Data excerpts
⁂

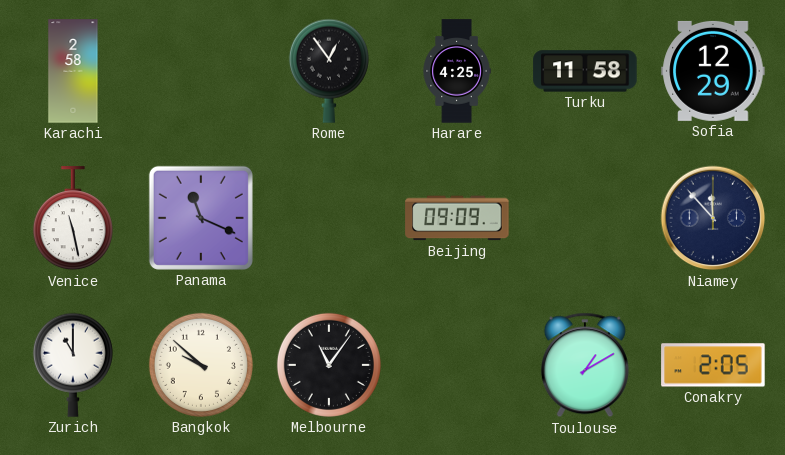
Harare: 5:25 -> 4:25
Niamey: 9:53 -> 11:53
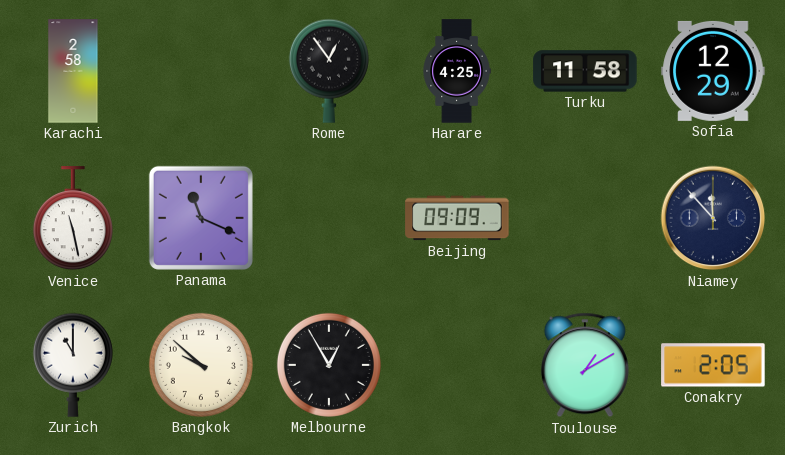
Melbourne: 11:06 -> 12:55
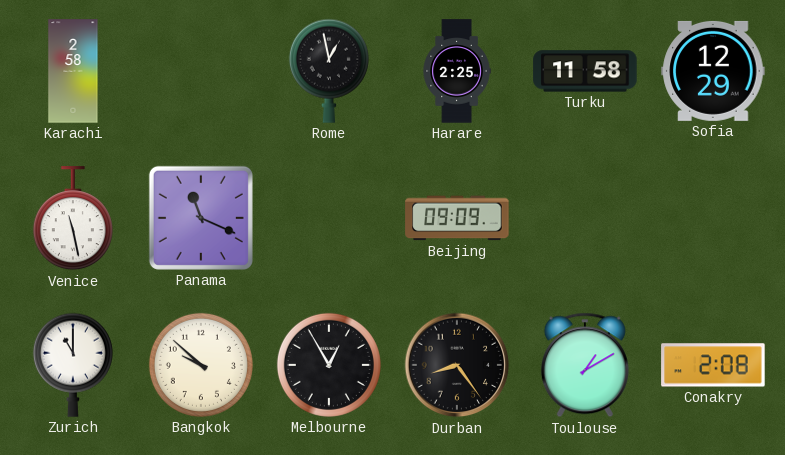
Rome: 12:54 -> 12:58
Harare: 4:25 -> 2:25
Niamey: 11:53 -> none
Durban: none -> 8:24
Conakry: 2:05 -> 2:08
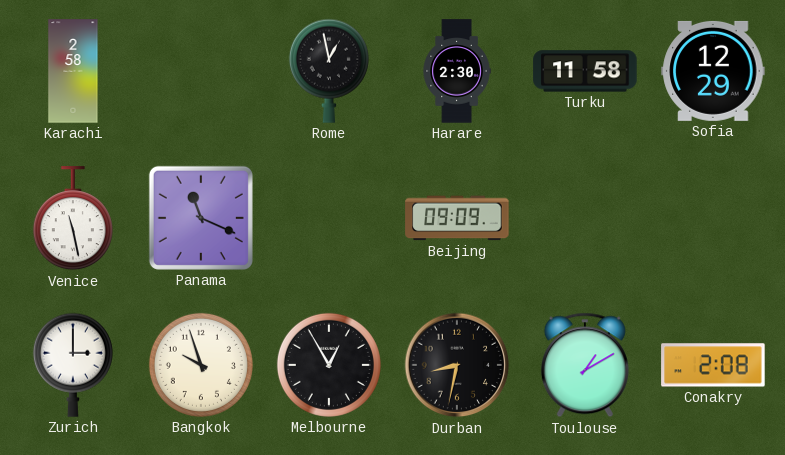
Harare: 2:25 -> 2:30
Zurich: 11:00 -> 3:00
Bangkok: 9:52 -> 9:57
Durban: 8:24 -> 8:32
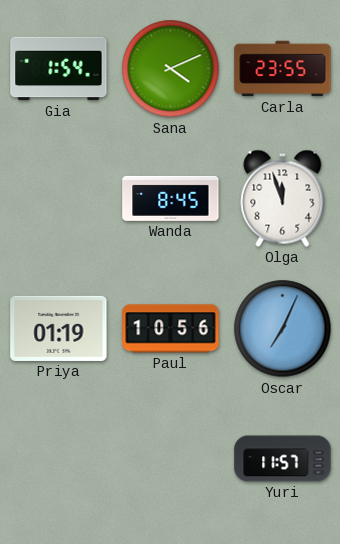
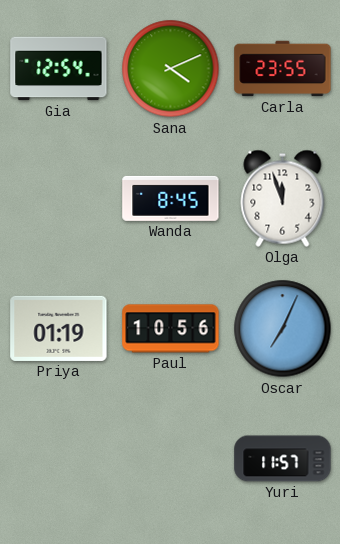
Gia: 1:54 -> 12:54
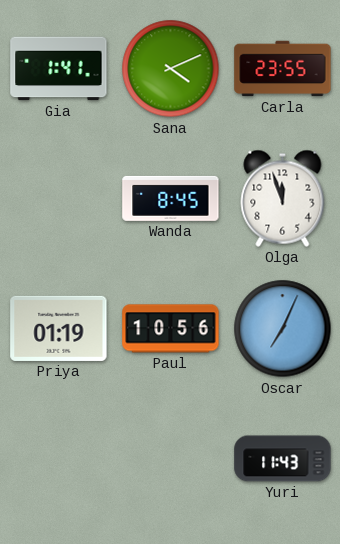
Gia: 12:54 -> 1:41
Yuri: 11:57 -> 11:43
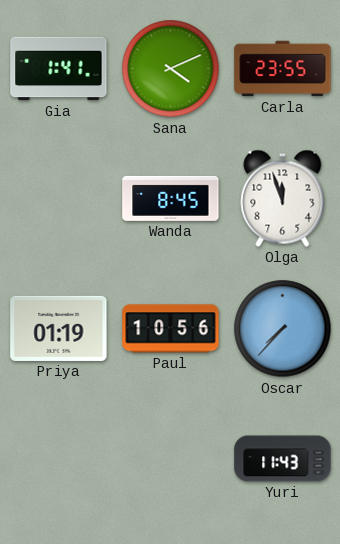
Oscar: 7:04 -> 7:37
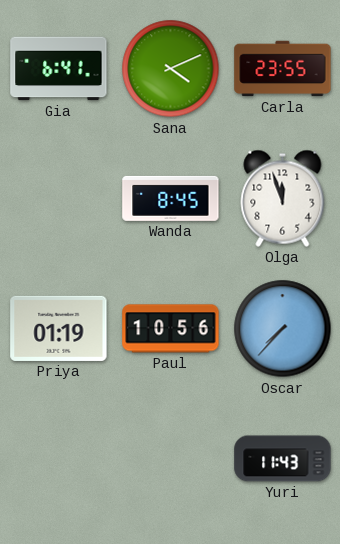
Gia: 1:41 -> 6:41
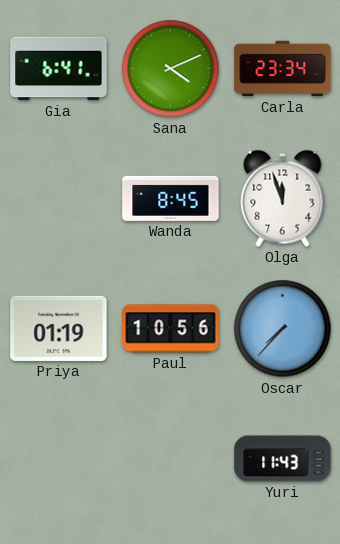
Carla: 23:55 -> 23:34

⁂

• _What you are asked to do_:
Retype the time-change lines from the listing above in their original order, leaving out the pictures.

• _Problem solution_:
Harare: 5:25 -> 4:25
Niamey: 9:53 -> 11:53
Melbourne: 11:06 -> 12:55
Rome: 12:54 -> 12:58
Harare: 4:25 -> 2:25
Niamey: 11:53 -> none
Durban: none -> 8:24
Conakry: 2:05 -> 2:08
Harare: 2:25 -> 2:30
Zurich: 11:00 -> 3:00
Bangkok: 9:52 -> 9:57
Durban: 8:24 -> 8:32
Gia: 1:54 -> 12:54
Gia: 12:54 -> 1:41
Yuri: 11:57 -> 11:43
Oscar: 7:04 -> 7:37
Gia: 1:41 -> 6:41
Carla: 23:55 -> 23:34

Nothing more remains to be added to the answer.